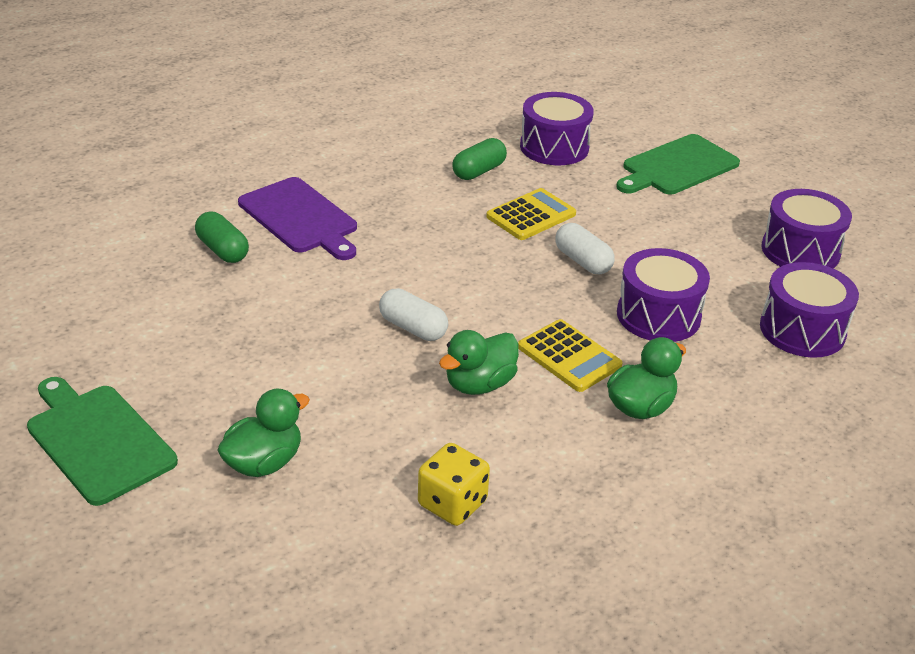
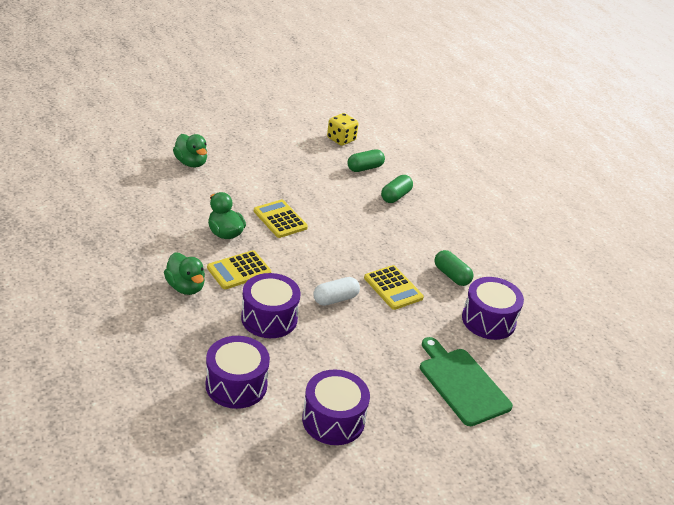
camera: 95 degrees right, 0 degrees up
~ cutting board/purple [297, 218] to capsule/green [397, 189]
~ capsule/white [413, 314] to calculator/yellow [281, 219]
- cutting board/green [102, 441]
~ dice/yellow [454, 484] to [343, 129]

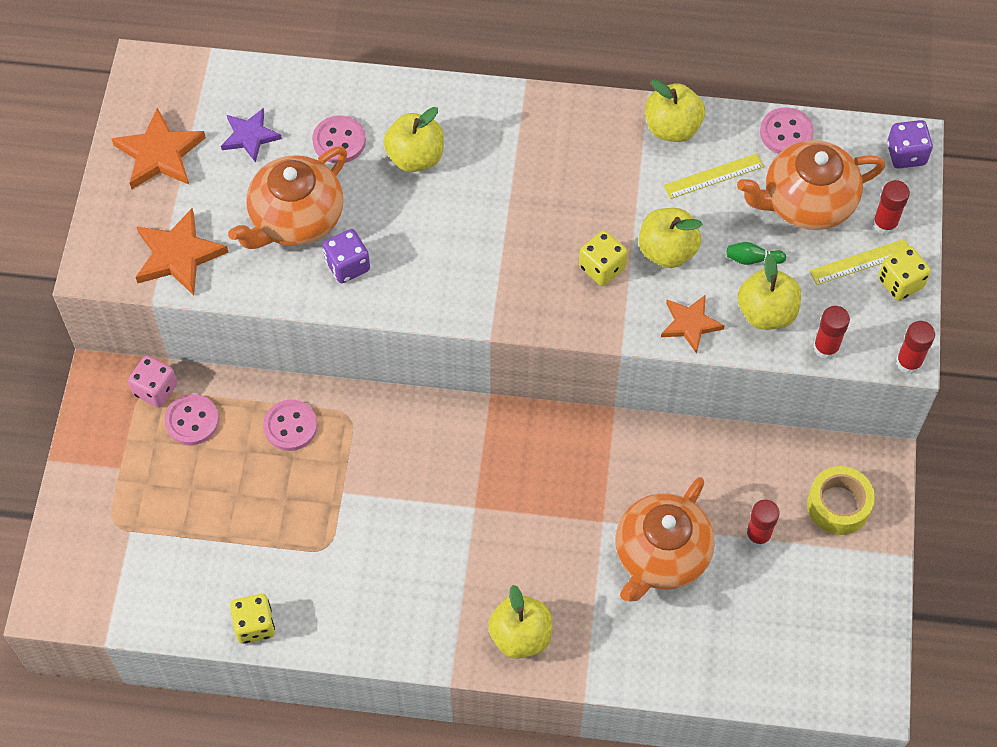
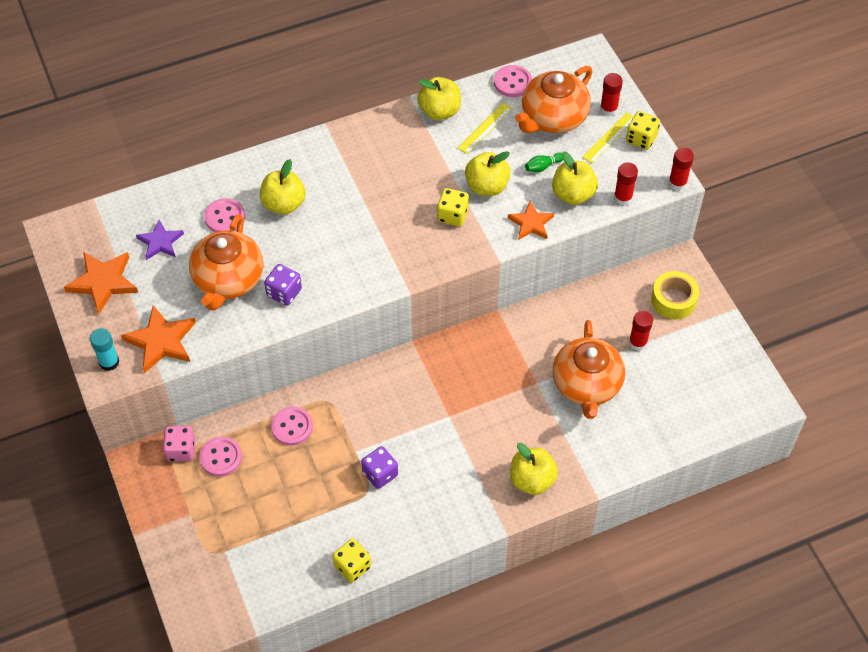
camera: 30 degrees left, 5 degrees down
~ dice/purple [910, 144] to [379, 467]
+ glue stick/turquoise [104, 349]

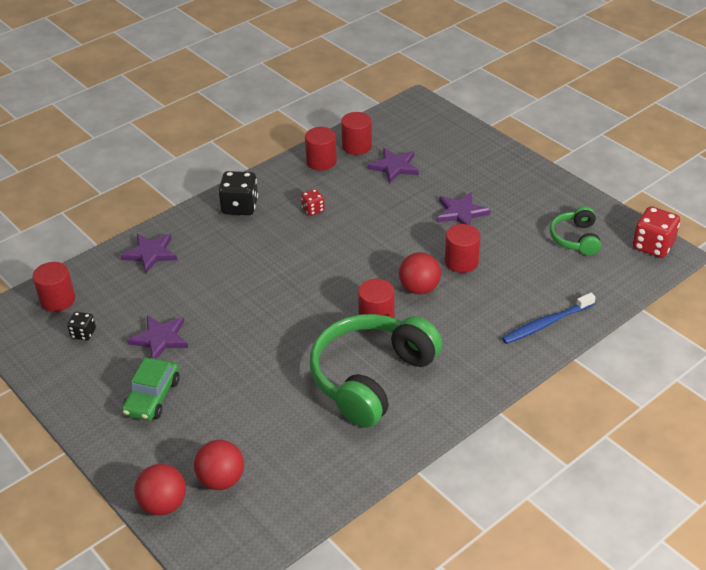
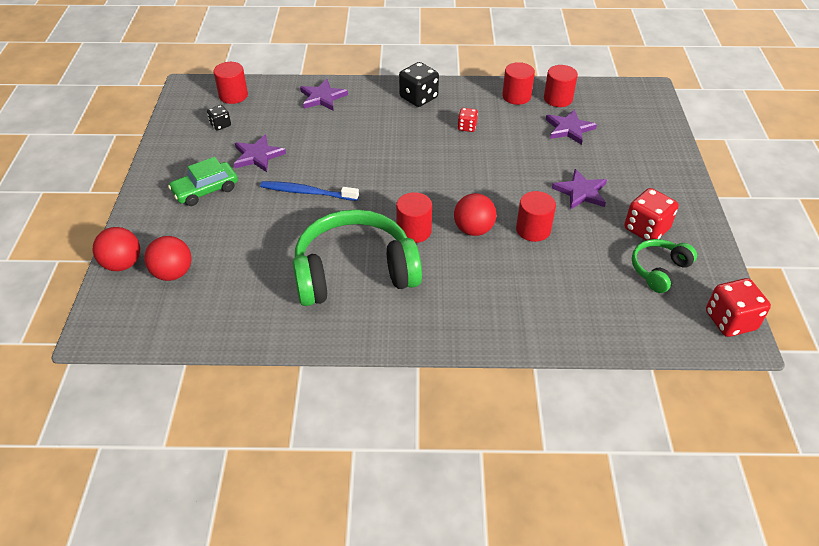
camera: 40 degrees right, 5 degrees up
~ toothbrush/blue [549, 318] to [309, 191]
+ dice/red [651, 214]

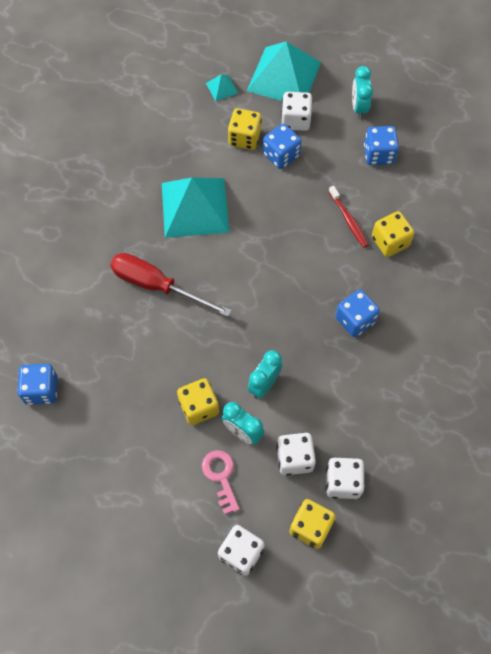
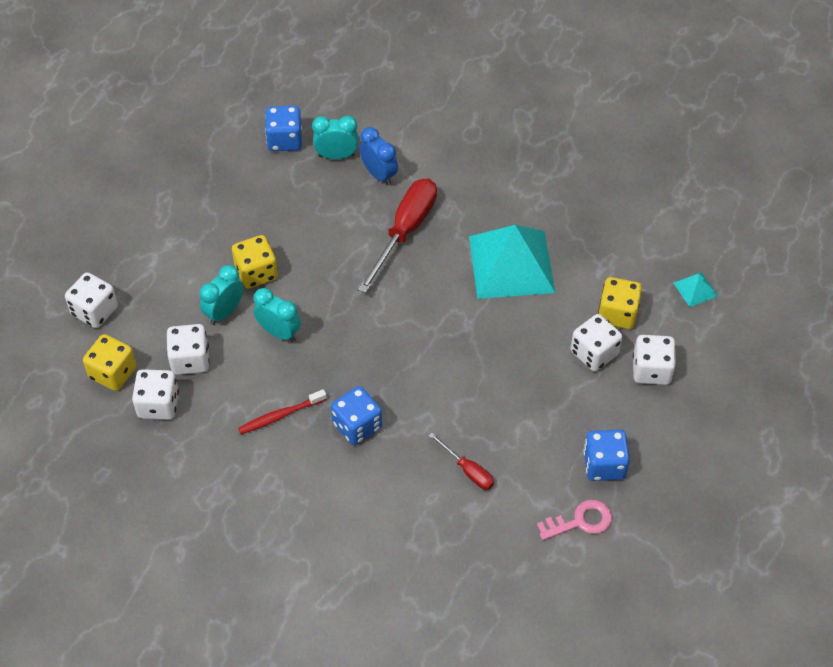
camera: 90 degrees right, 10 degrees down
- pyramid/turquoise [284, 71]
~ clock/turquoise [362, 92] to [335, 137]
~ dice/blue [282, 146] to dice/white [596, 342]
~ toothbrush/red [348, 217] to [282, 411]
~ dice/yellow [393, 234] to screwdriver/red [461, 461]
~ key/pink [220, 482] to [574, 520]
+ clock/blue [378, 156]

Problem requirements » An exact, image-free transcription of all the records above is needed.

Reply »
camera: 95 degrees right, 0 degrees up
~ cutting board/purple [297, 218] to capsule/green [397, 189]
~ capsule/white [413, 314] to calculator/yellow [281, 219]
- cutting board/green [102, 441]
~ dice/yellow [454, 484] to [343, 129]

camera: 30 degrees left, 5 degrees down
~ dice/purple [910, 144] to [379, 467]
+ glue stick/turquoise [104, 349]

camera: 40 degrees right, 5 degrees up
~ toothbrush/blue [549, 318] to [309, 191]
+ dice/red [651, 214]

camera: 90 degrees right, 10 degrees down
- pyramid/turquoise [284, 71]
~ clock/turquoise [362, 92] to [335, 137]
~ dice/blue [282, 146] to dice/white [596, 342]
~ toothbrush/red [348, 217] to [282, 411]
~ dice/yellow [393, 234] to screwdriver/red [461, 461]
~ key/pink [220, 482] to [574, 520]
+ clock/blue [378, 156]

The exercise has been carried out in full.